Records from a data source
------------------------
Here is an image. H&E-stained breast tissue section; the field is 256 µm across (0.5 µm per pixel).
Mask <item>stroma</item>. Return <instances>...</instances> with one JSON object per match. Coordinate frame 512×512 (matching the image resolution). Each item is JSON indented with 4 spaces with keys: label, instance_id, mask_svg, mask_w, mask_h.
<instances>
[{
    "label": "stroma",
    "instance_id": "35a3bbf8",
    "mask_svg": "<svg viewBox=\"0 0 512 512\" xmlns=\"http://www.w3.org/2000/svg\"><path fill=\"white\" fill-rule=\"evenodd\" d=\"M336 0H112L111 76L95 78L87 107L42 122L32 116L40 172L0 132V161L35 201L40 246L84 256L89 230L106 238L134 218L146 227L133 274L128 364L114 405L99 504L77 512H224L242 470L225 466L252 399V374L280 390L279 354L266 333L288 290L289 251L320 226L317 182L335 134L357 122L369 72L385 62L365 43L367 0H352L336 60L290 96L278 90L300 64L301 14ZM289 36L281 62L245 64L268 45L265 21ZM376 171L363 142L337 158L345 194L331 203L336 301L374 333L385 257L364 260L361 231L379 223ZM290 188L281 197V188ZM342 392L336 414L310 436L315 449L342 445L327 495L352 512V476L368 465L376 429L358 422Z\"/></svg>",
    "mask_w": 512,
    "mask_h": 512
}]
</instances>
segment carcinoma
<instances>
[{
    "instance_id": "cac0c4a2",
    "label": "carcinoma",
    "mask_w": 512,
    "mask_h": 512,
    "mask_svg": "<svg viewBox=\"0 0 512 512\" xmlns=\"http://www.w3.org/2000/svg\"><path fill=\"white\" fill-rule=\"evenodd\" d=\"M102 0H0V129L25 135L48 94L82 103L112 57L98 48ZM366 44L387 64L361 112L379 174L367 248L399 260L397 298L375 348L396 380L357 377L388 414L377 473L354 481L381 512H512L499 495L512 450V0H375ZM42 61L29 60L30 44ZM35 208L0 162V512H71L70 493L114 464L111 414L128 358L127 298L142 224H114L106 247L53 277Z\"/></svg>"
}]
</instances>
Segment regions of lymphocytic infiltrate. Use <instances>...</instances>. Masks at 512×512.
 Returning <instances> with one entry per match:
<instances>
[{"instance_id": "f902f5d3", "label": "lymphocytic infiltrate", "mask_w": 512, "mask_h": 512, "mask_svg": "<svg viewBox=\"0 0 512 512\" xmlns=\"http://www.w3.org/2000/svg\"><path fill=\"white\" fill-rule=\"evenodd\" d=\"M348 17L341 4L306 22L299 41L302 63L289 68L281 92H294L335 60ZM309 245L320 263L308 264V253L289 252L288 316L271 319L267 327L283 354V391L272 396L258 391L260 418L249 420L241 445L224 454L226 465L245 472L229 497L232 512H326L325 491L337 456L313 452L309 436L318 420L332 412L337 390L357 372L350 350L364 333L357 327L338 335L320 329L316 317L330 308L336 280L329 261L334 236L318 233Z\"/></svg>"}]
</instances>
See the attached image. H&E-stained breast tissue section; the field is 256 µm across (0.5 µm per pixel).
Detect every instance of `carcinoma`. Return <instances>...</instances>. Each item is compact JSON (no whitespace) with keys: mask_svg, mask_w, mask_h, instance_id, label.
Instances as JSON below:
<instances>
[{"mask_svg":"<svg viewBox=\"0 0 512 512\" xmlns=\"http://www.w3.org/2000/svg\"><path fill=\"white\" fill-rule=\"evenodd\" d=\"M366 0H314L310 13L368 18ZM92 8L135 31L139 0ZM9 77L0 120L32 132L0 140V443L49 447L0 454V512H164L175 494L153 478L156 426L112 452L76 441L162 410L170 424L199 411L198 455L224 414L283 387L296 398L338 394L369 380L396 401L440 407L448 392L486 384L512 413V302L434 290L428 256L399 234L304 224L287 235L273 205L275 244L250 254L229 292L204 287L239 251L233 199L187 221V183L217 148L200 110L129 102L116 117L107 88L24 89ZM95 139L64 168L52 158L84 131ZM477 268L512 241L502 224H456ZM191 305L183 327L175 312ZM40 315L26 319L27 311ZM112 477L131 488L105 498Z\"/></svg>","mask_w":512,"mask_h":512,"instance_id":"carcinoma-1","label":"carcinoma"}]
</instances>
------------------------
== EXERCISE BRIEF ==
Can you restate every record above word for word?

== COMPLETE ANSWER ==
Here is an image. H&E-stained breast tissue section; the field is 256 µm across (0.5 µm per pixel).
Mask <item>stroma</item>. Return <instances>...</instances> with one JSON object per match. Coordinate frame 512×512 (matching the image resolution). Each item is JSON indented with 4 spaces with keys: label, instance_id, mask_svg, mask_w, mask_h.
<instances>
[{
    "label": "stroma",
    "instance_id": "35a3bbf8",
    "mask_svg": "<svg viewBox=\"0 0 512 512\" xmlns=\"http://www.w3.org/2000/svg\"><path fill=\"white\" fill-rule=\"evenodd\" d=\"M336 0H112L111 76L95 78L87 107L42 122L32 116L40 172L0 132V161L35 201L40 246L84 256L89 230L106 238L134 218L146 227L133 274L128 364L114 405L99 504L77 512H224L242 470L225 466L252 399V374L280 390L279 354L266 333L288 290L289 251L320 226L317 182L335 134L357 122L369 72L385 62L365 43L367 0H352L336 60L290 96L278 90L300 64L301 14ZM289 36L281 62L245 64L268 45L265 21ZM376 171L363 142L337 158L345 194L331 203L336 301L374 333L385 257L364 260L361 231L379 223ZM290 188L281 197V188ZM342 392L336 414L310 436L315 449L342 445L327 495L352 512V476L368 465L376 429L358 422Z\"/></svg>",
    "mask_w": 512,
    "mask_h": 512
}]
</instances>
segment carcinoma
<instances>
[{
    "instance_id": "cac0c4a2",
    "label": "carcinoma",
    "mask_w": 512,
    "mask_h": 512,
    "mask_svg": "<svg viewBox=\"0 0 512 512\" xmlns=\"http://www.w3.org/2000/svg\"><path fill=\"white\" fill-rule=\"evenodd\" d=\"M102 0H0V129L25 135L48 94L82 103L112 57L98 48ZM366 44L387 64L361 112L379 174L367 248L399 260L397 298L375 348L396 380L357 377L388 414L377 473L354 481L381 512H512L499 495L512 450V0H375ZM42 61L29 60L30 44ZM35 208L0 162V512H71L70 493L114 464L111 414L128 358L127 298L142 224H114L106 247L53 277Z\"/></svg>"
}]
</instances>
Segment regions of lymphocytic infiltrate. Use <instances>...</instances>. Masks at 512×512.
 Returning <instances> with one entry per match:
<instances>
[{"instance_id": "f902f5d3", "label": "lymphocytic infiltrate", "mask_w": 512, "mask_h": 512, "mask_svg": "<svg viewBox=\"0 0 512 512\" xmlns=\"http://www.w3.org/2000/svg\"><path fill=\"white\" fill-rule=\"evenodd\" d=\"M348 17L341 4L306 22L299 41L302 63L289 68L281 92H294L335 60ZM309 245L320 263L308 264V253L289 252L288 316L271 319L267 327L283 354V391L272 396L258 391L260 418L249 420L241 445L224 454L226 465L245 472L229 497L232 512H326L325 491L337 456L313 452L309 436L318 420L332 412L337 390L357 372L350 350L364 333L357 327L338 335L320 329L316 317L330 308L336 280L329 261L334 236L318 233Z\"/></svg>"}]
</instances>
See the attached image. H&E-stained breast tissue section; the field is 256 µm across (0.5 µm per pixel).
Detect every instance of `carcinoma`. Return <instances>...</instances>. Each item is compact JSON (no whitespace) with keys: mask_svg, mask_w, mask_h, instance_id, label.
Instances as JSON below:
<instances>
[{"mask_svg":"<svg viewBox=\"0 0 512 512\" xmlns=\"http://www.w3.org/2000/svg\"><path fill=\"white\" fill-rule=\"evenodd\" d=\"M366 0H314L310 13L368 18ZM92 8L135 31L139 0ZM9 77L0 120L32 132L0 140V443L49 447L0 454V512H164L175 494L153 478L156 426L112 452L76 441L162 410L170 424L199 411L198 455L224 414L283 387L296 398L338 394L369 380L396 401L440 407L448 392L486 384L512 413V302L434 290L428 256L399 234L304 224L287 235L273 205L275 244L250 254L229 292L204 287L239 251L233 199L187 221V183L217 148L200 110L129 102L116 117L107 88L24 89ZM95 139L64 168L52 158L84 131ZM477 268L512 241L502 224H456ZM191 305L183 327L175 312ZM40 315L26 319L27 311ZM112 477L131 488L105 498Z\"/></svg>","mask_w":512,"mask_h":512,"instance_id":"carcinoma-1","label":"carcinoma"}]
</instances>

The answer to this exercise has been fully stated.